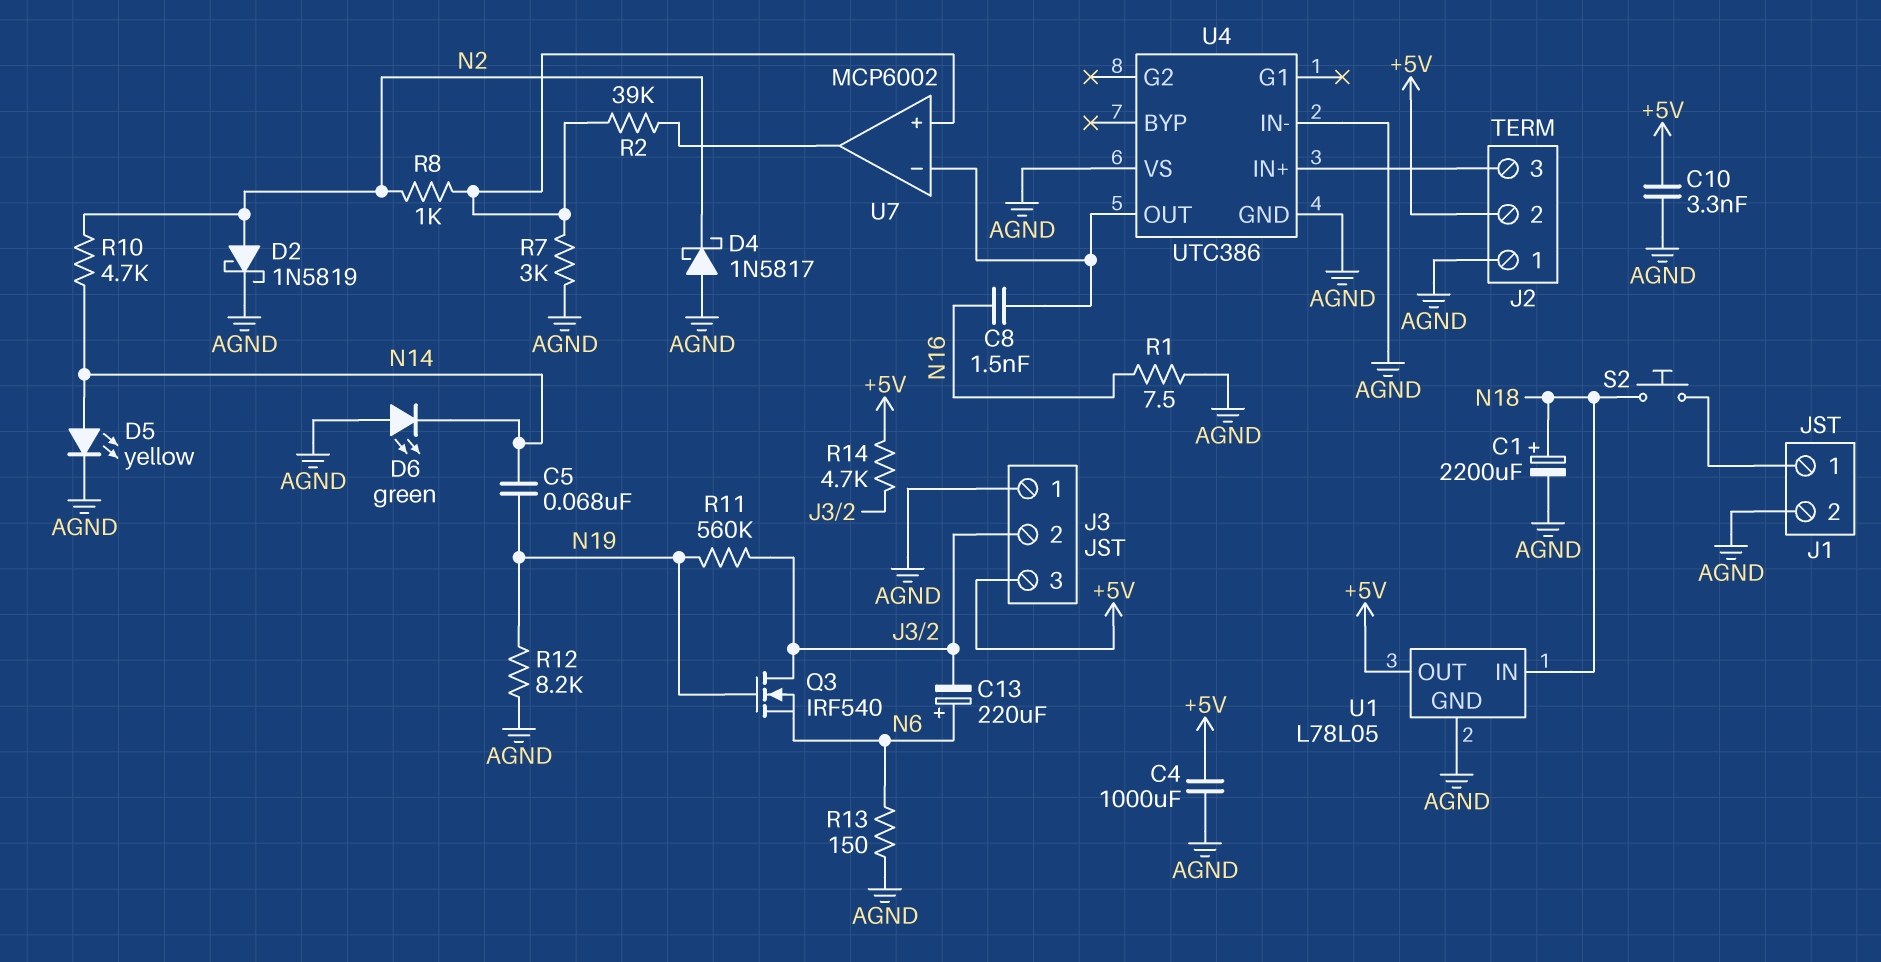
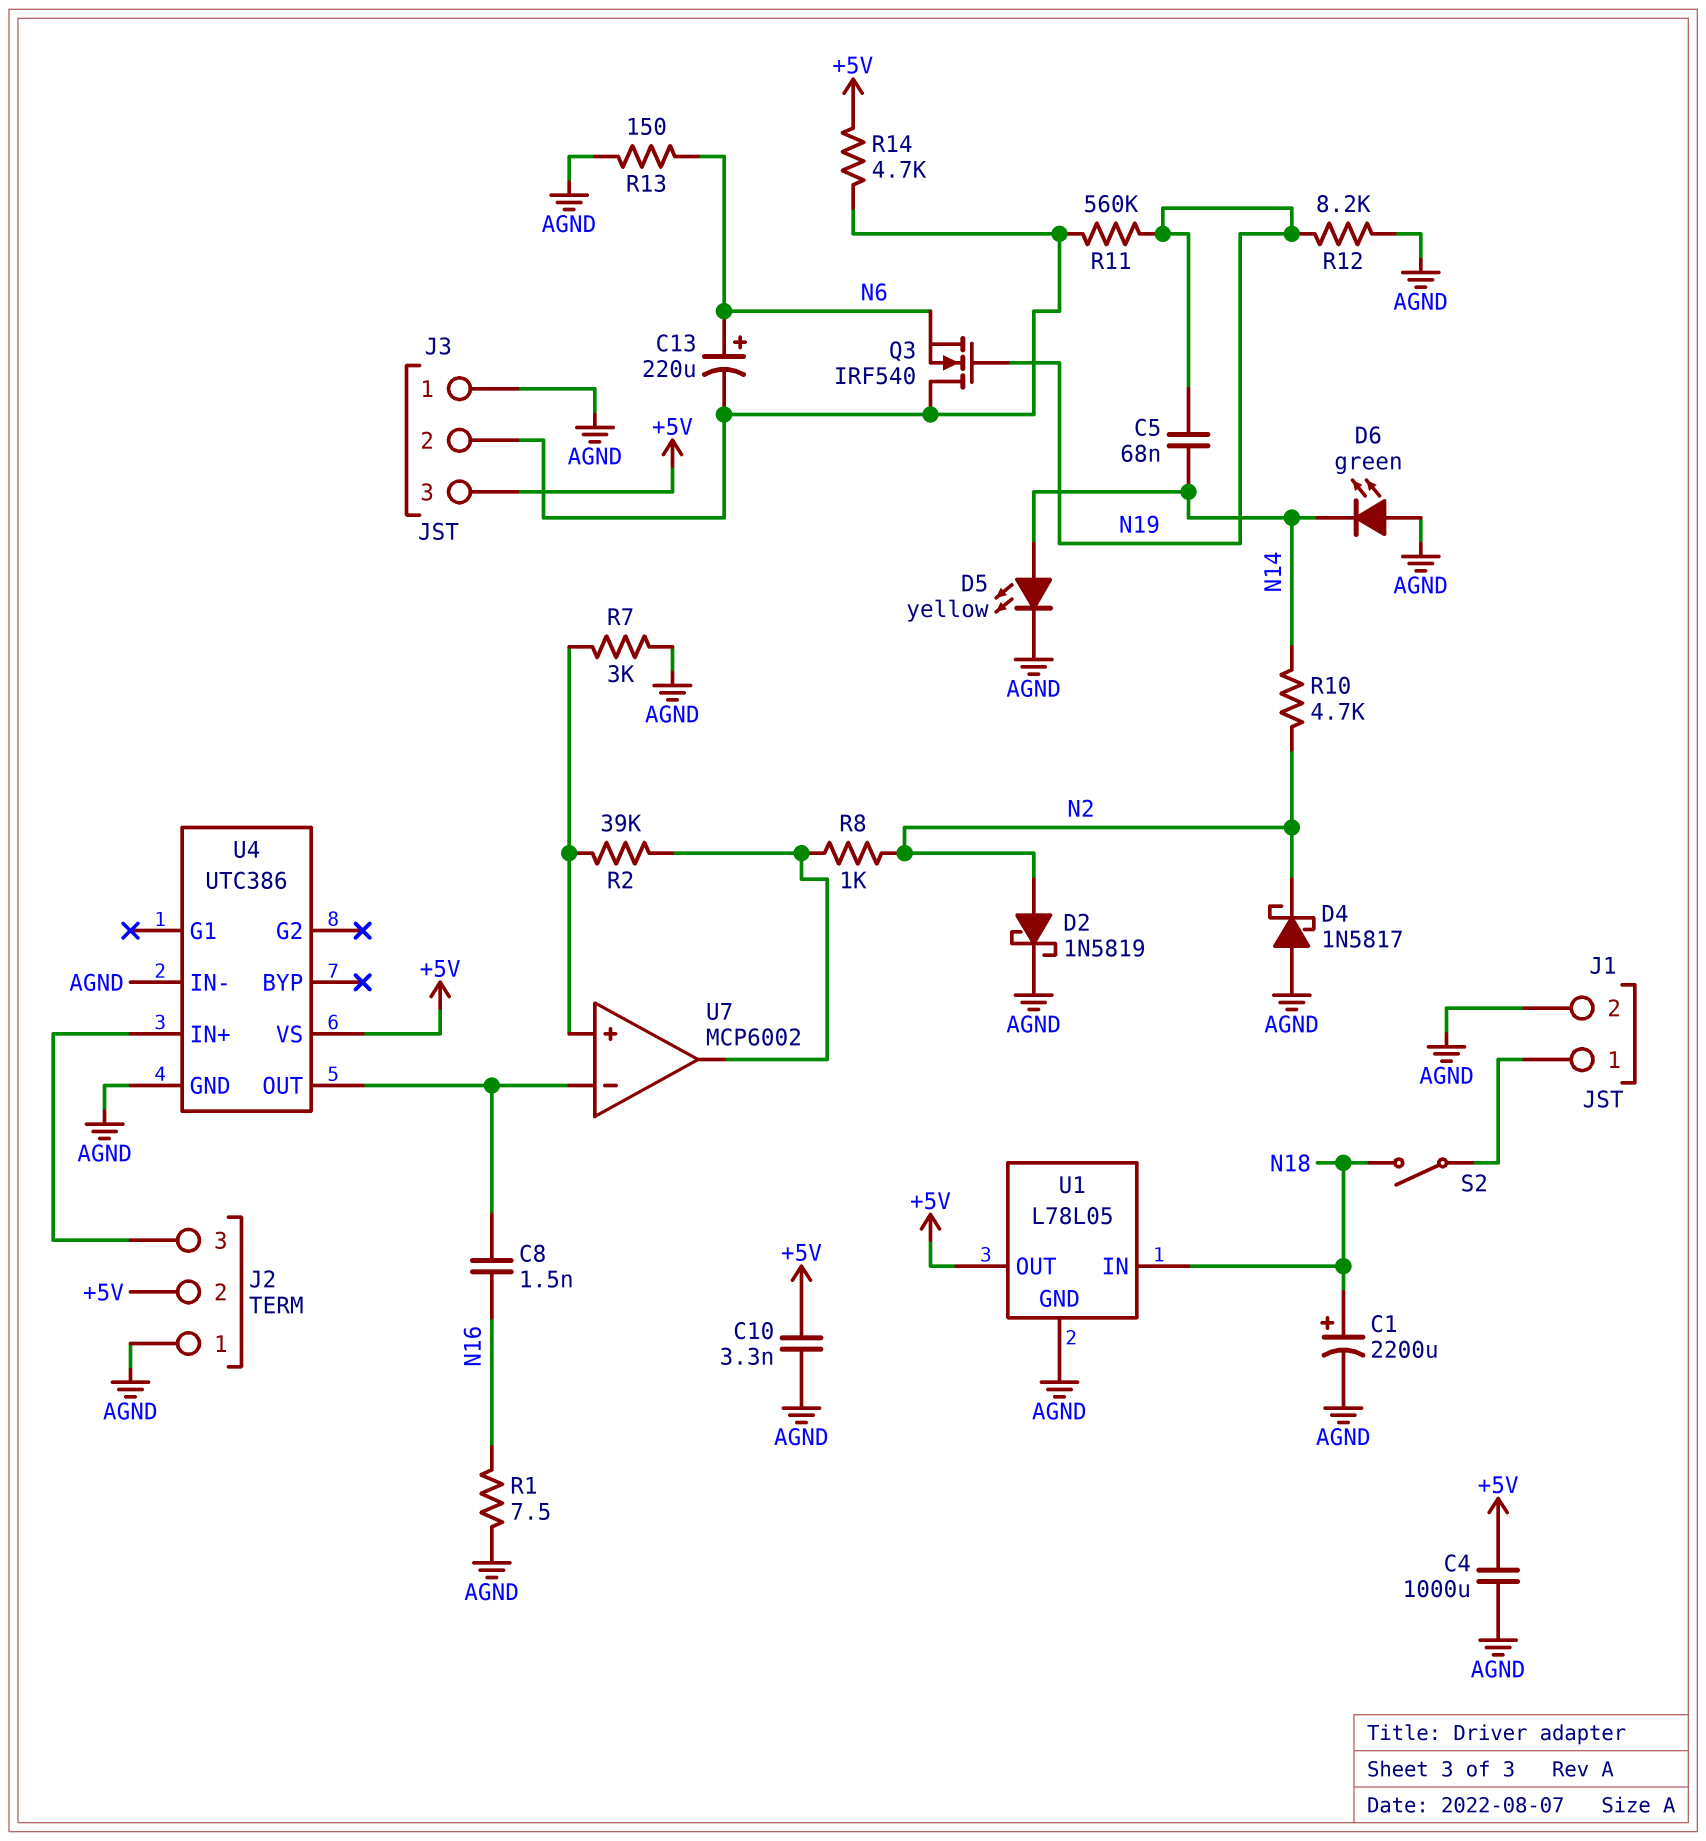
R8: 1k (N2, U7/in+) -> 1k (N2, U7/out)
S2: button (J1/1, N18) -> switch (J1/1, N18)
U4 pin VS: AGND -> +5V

--

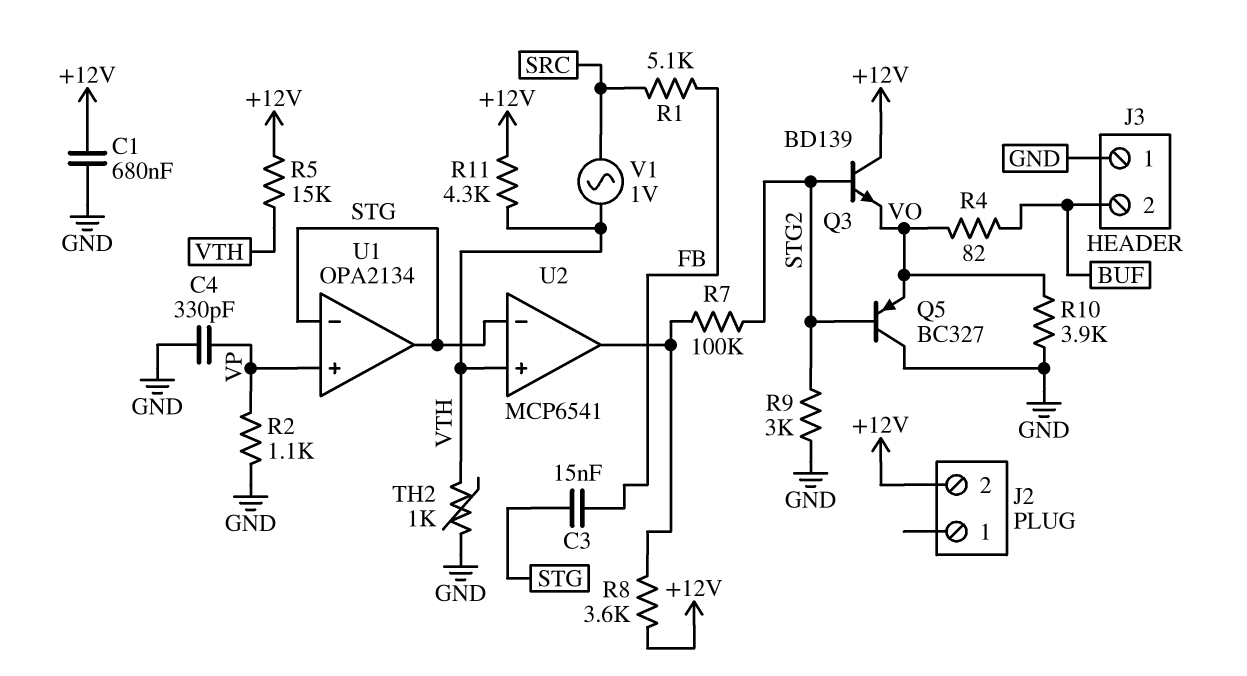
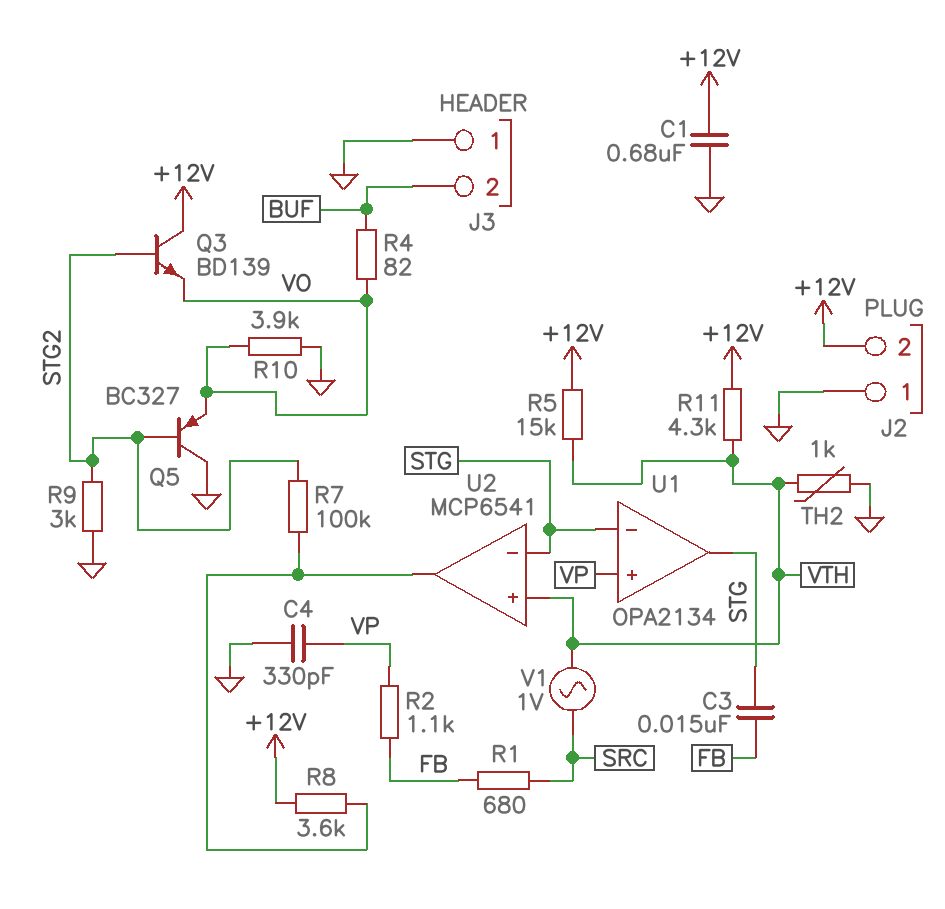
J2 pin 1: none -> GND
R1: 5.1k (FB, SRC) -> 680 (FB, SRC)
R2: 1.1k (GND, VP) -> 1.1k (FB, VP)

__Assignment__.
From the records above, print only the lines between the one holding "R8: 1k (N2, U7/in+) -> 1k (N2, U7/out)" and the one holding "U4 pin VS: AGND -> +5V", inclusive, exactly as they stand.

__Solution below__.
R8: 1k (N2, U7/in+) -> 1k (N2, U7/out)
S2: button (J1/1, N18) -> switch (J1/1, N18)
U4 pin VS: AGND -> +5V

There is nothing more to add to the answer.